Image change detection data
++++++

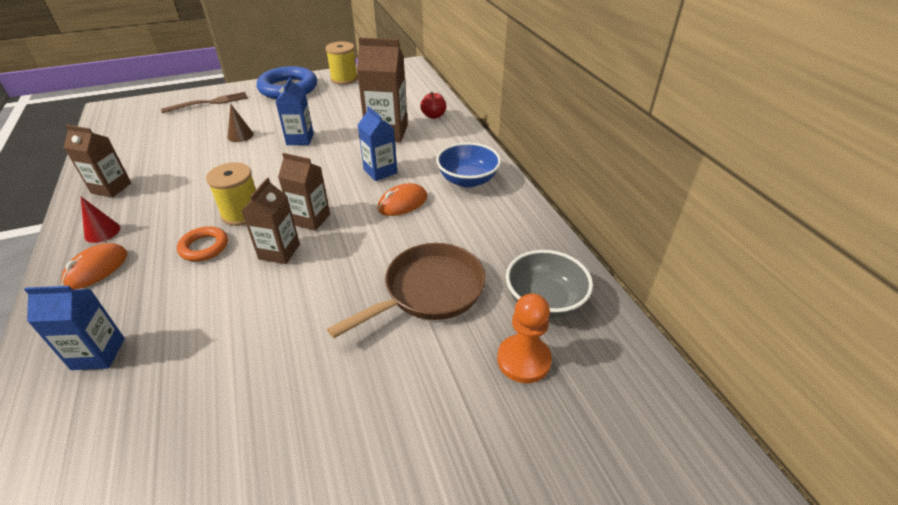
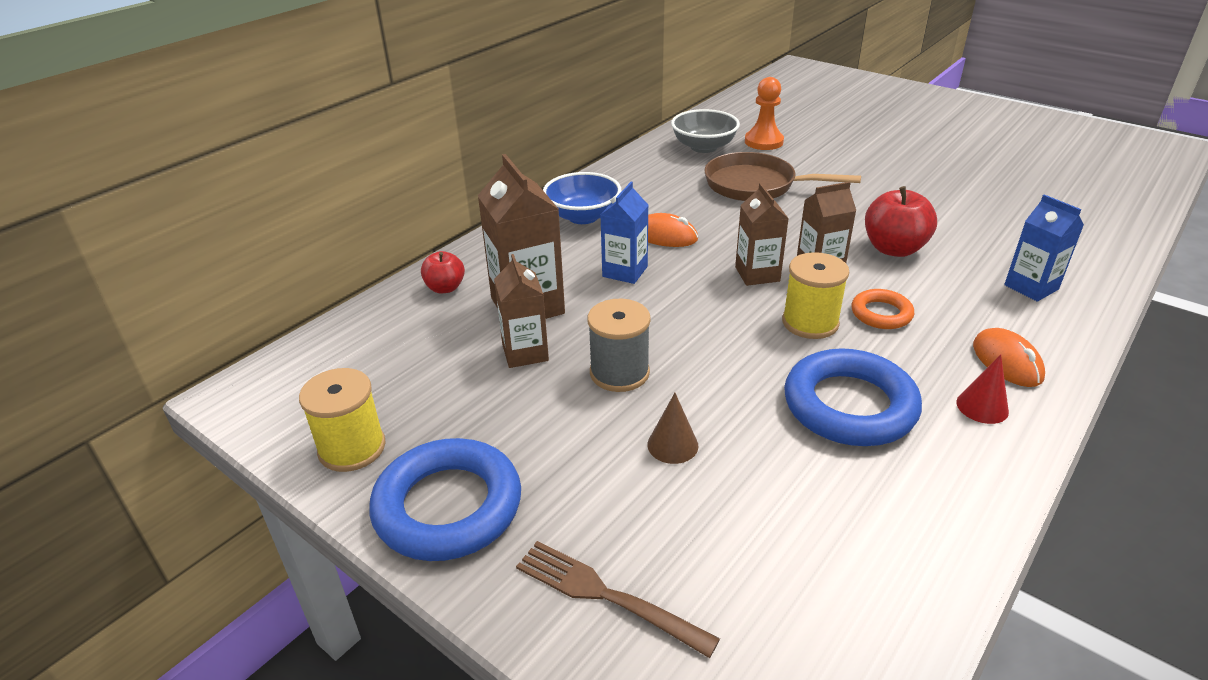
camera: 120 degrees left, 5 degrees down
(96, 269) = (1007, 361): orange mouse -> orange mouse turned 75 degrees clockwise
(111, 188) = (937, 479): brown carton -> brown carton (525, 352)
(178, 190) = (849, 406): none -> blue ring
(243, 309) = (894, 249): none -> red apple
(300, 139) = (619, 373): blue carton -> grey spool

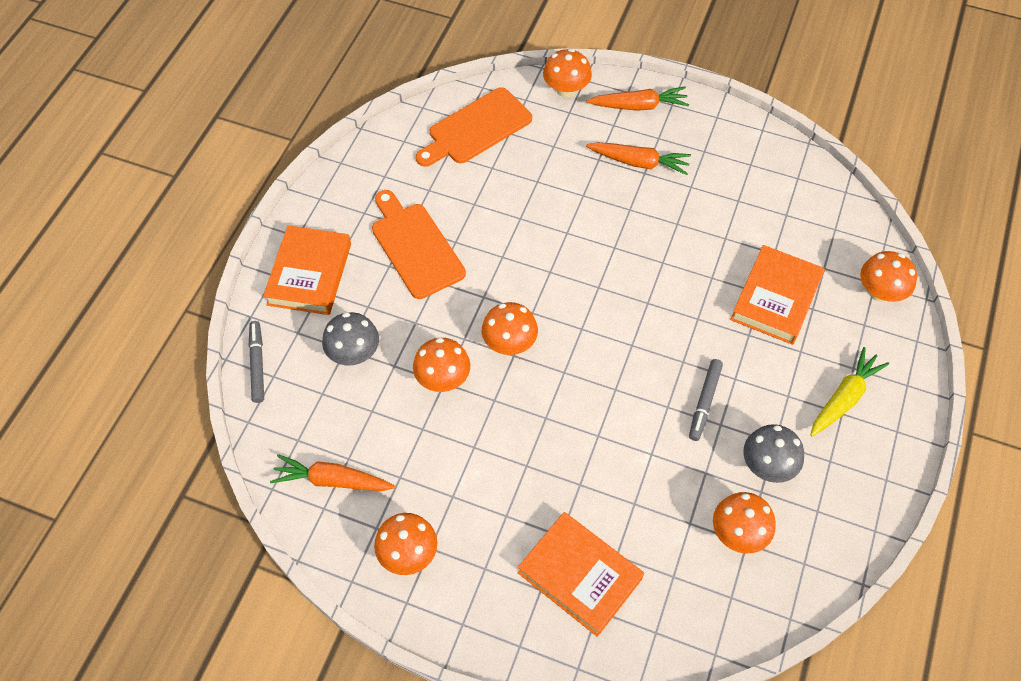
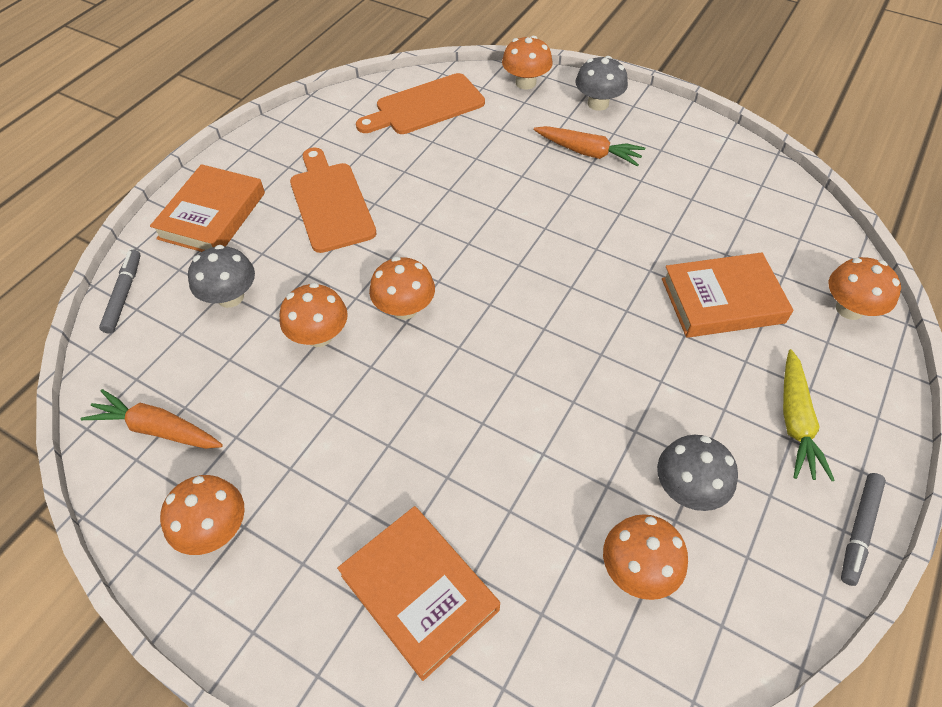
camera: 10 degrees right, 5 degrees down
(639, 106) = (598, 103): orange carrot -> grey mushroom
(704, 402) = (619, 402): grey marker -> grey marker (859, 530)
(776, 298) = (722, 301): orange book -> orange book turned 45 degrees clockwise
(844, 398) = (795, 421): yellow carrot -> yellow carrot turned 135 degrees clockwise

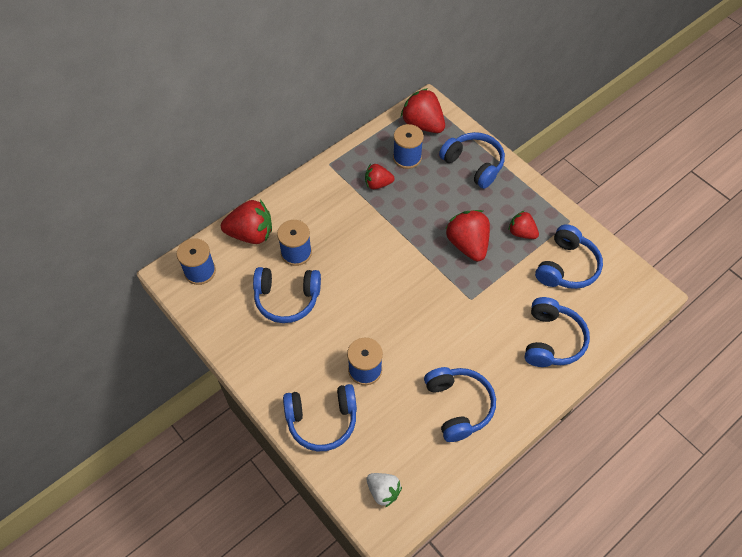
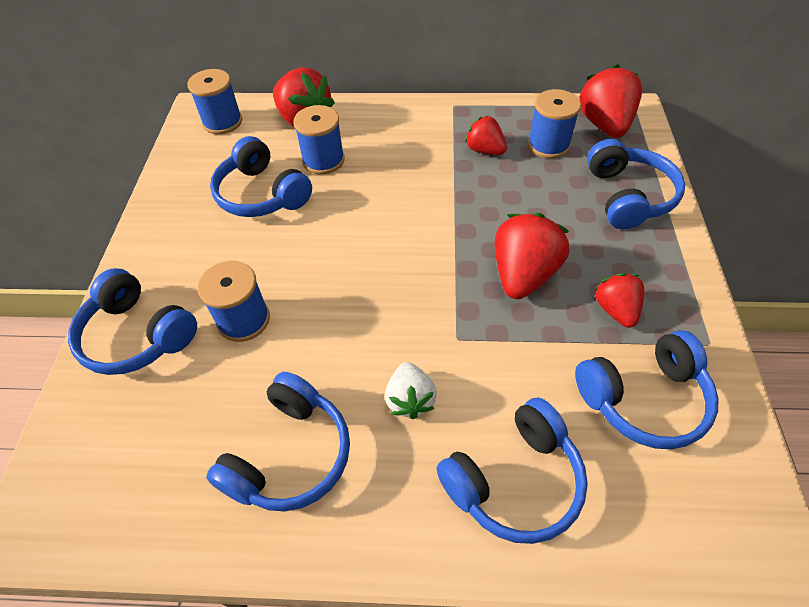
camera: 45 degrees right, 5 degrees down
(383, 491) = (85, 476): white strawberry -> white strawberry (410, 399)

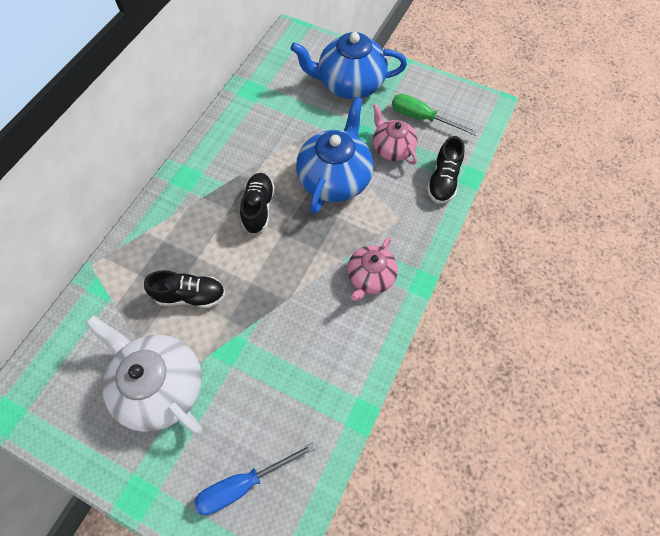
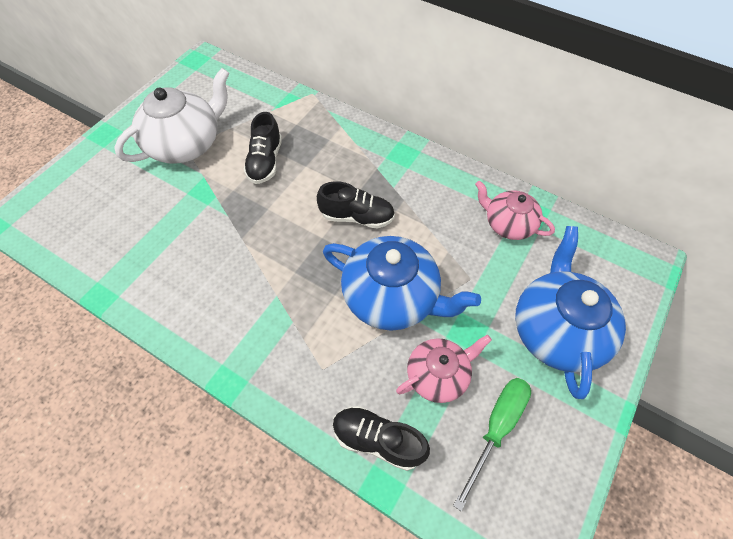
camera: 95 degrees right, 5 degrees down
(243, 484) = (81, 200): blue screwdriver -> none
(370, 277) = (248, 323): pink teapot -> pink teapot (508, 224)

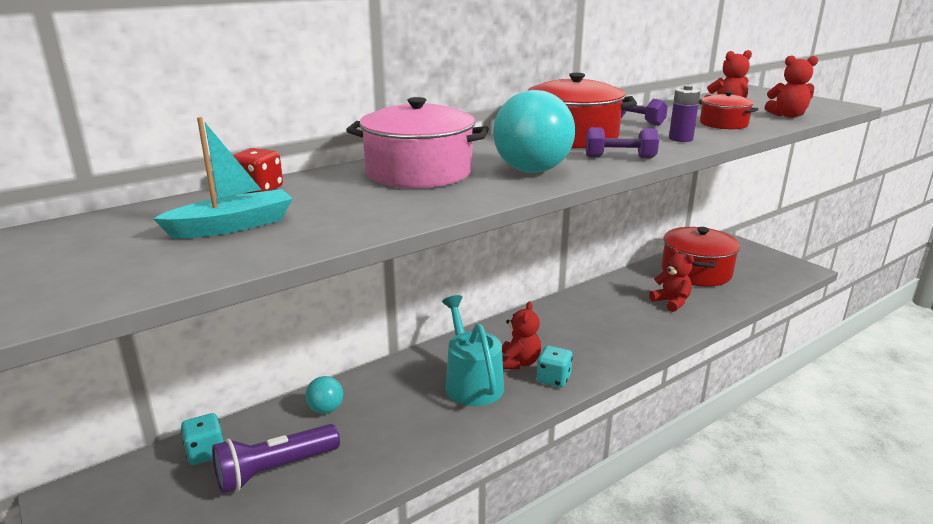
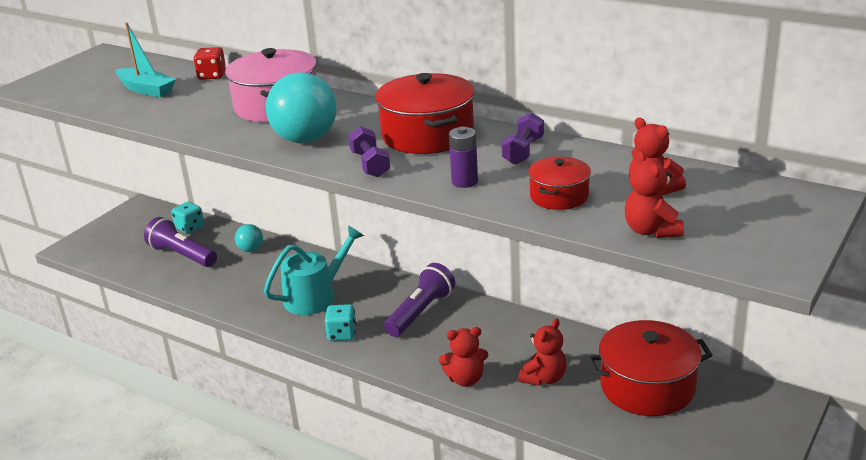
camera: 70 degrees right, 5 degrees up
(519, 362) = (358, 311): red teddy bear -> red teddy bear (465, 379)
(545, 331) = (421, 312): none -> purple flashlight

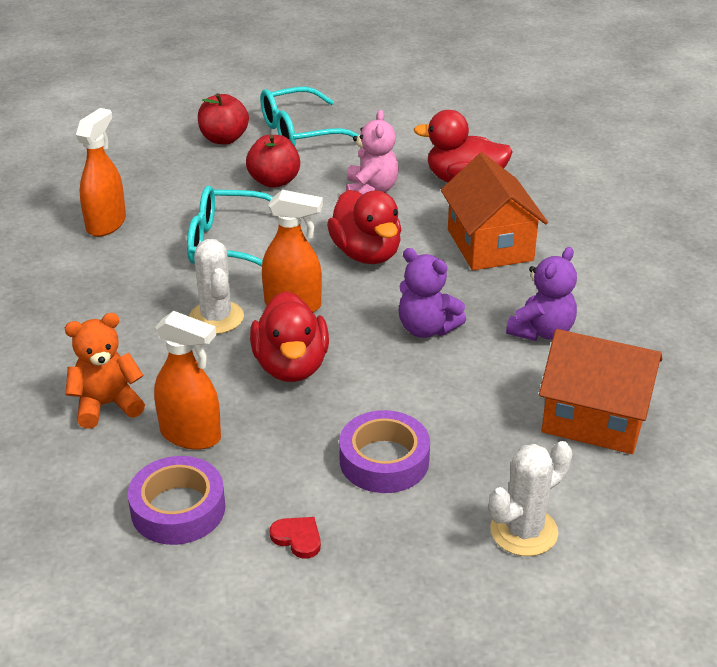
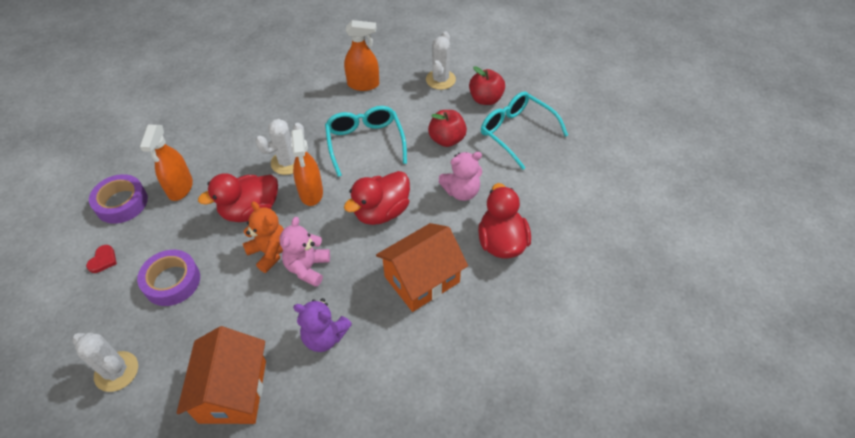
camera: 70 degrees right, 15 degrees up
(107, 405) = (199, 146): orange teddy bear -> orange teddy bear (269, 252)
(156, 162) = (440, 80): none -> white cactus
(426, 328) = (307, 268): purple teddy bear -> pink teddy bear

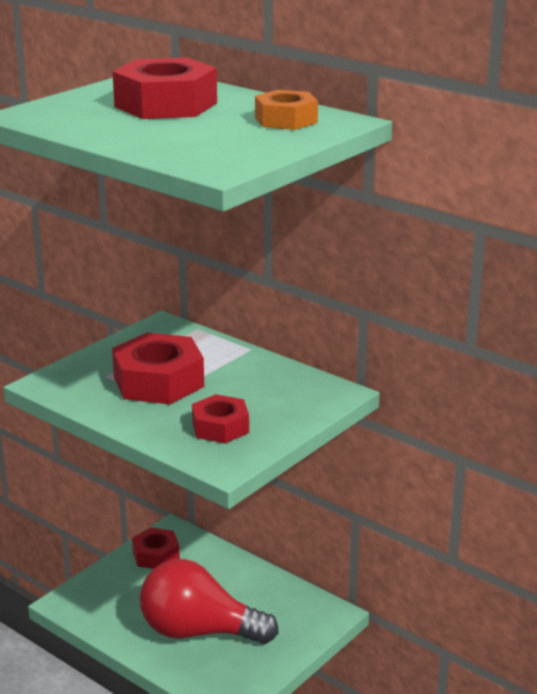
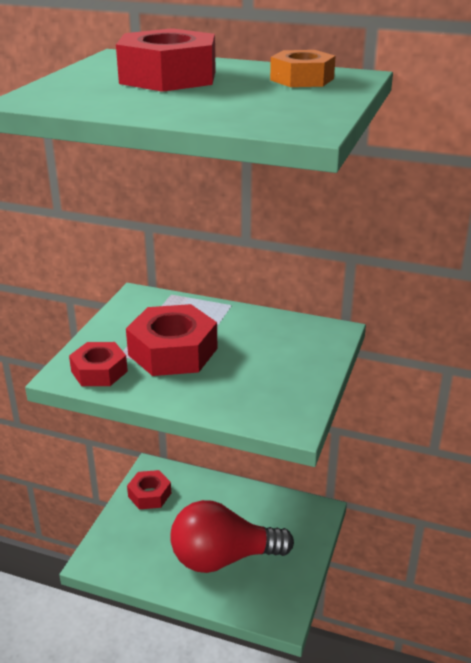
camera: 20 degrees left, 5 degrees up
(220, 427) = (261, 386): red nut -> red nut (99, 371)

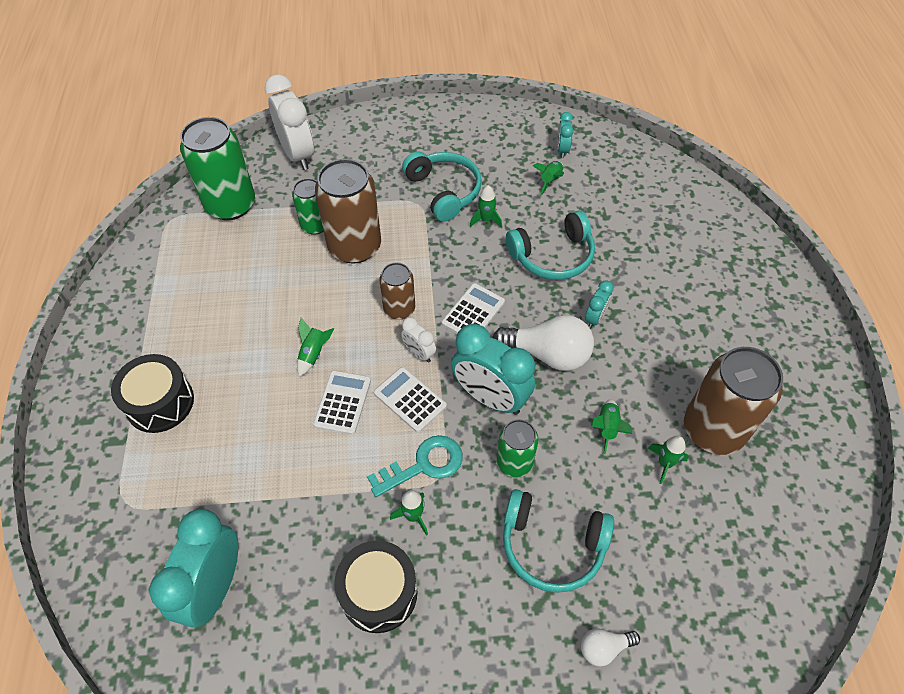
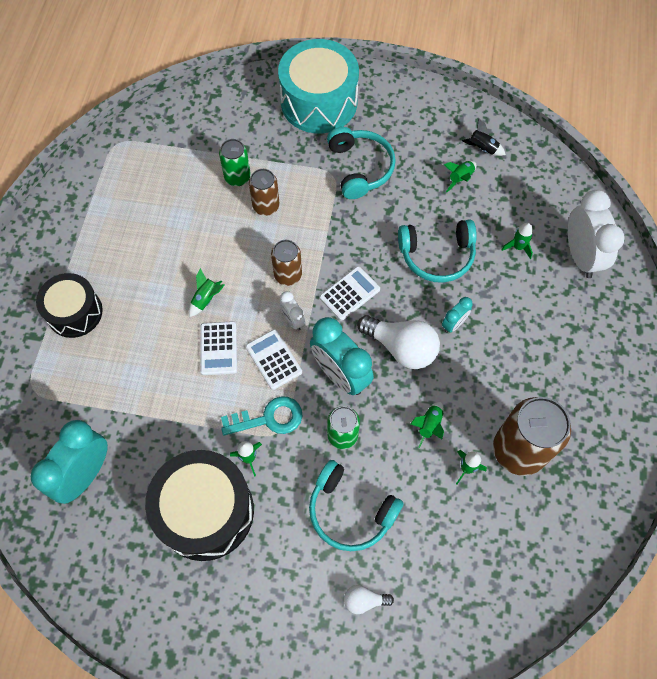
camera: 15 degrees right, 10 degrees up
(230, 205) = (170, 140): green can -> none
(298, 155) = (240, 101): white clock -> white clock (580, 256)
(343, 402) = (218, 348): white calculator -> white calculator turned 150 degrees clockwise
(354, 247) = (266, 206): brown can -> brown can, size x0.56
(379, 592) = (205, 511): black drum -> black drum, size x1.58
(381, 140) = (319, 102): none -> turquoise drum
(486, 220) = (388, 206): green rocket -> green rocket (518, 247)
(562, 150) = (482, 148): turquoise clock -> black rocket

++++++

What is expected: Take the data above and set it down exactly, images excluded.

Response area:
camera: 120 degrees left, 5 degrees down
(96, 269) = (1007, 361): orange mouse -> orange mouse turned 75 degrees clockwise
(111, 188) = (937, 479): brown carton -> brown carton (525, 352)
(178, 190) = (849, 406): none -> blue ring
(243, 309) = (894, 249): none -> red apple
(300, 139) = (619, 373): blue carton -> grey spool

camera: 10 degrees right, 5 degrees down
(639, 106) = (598, 103): orange carrot -> grey mushroom
(704, 402) = (619, 402): grey marker -> grey marker (859, 530)
(776, 298) = (722, 301): orange book -> orange book turned 45 degrees clockwise
(844, 398) = (795, 421): yellow carrot -> yellow carrot turned 135 degrees clockwise

camera: 45 degrees right, 5 degrees down
(383, 491) = (85, 476): white strawberry -> white strawberry (410, 399)

camera: 95 degrees right, 5 degrees down
(243, 484) = (81, 200): blue screwdriver -> none
(370, 277) = (248, 323): pink teapot -> pink teapot (508, 224)

camera: 70 degrees right, 5 degrees up
(519, 362) = (358, 311): red teddy bear -> red teddy bear (465, 379)
(545, 331) = (421, 312): none -> purple flashlight

camera: 70 degrees right, 15 degrees up
(107, 405) = (199, 146): orange teddy bear -> orange teddy bear (269, 252)
(156, 162) = (440, 80): none -> white cactus
(426, 328) = (307, 268): purple teddy bear -> pink teddy bear

camera: 20 degrees left, 5 degrees up
(220, 427) = (261, 386): red nut -> red nut (99, 371)

camera: 15 degrees right, 10 degrees up
(230, 205) = (170, 140): green can -> none
(298, 155) = (240, 101): white clock -> white clock (580, 256)
(343, 402) = (218, 348): white calculator -> white calculator turned 150 degrees clockwise
(354, 247) = (266, 206): brown can -> brown can, size x0.56
(379, 592) = (205, 511): black drum -> black drum, size x1.58
(381, 140) = (319, 102): none -> turquoise drum
(486, 220) = (388, 206): green rocket -> green rocket (518, 247)
(562, 150) = (482, 148): turquoise clock -> black rocket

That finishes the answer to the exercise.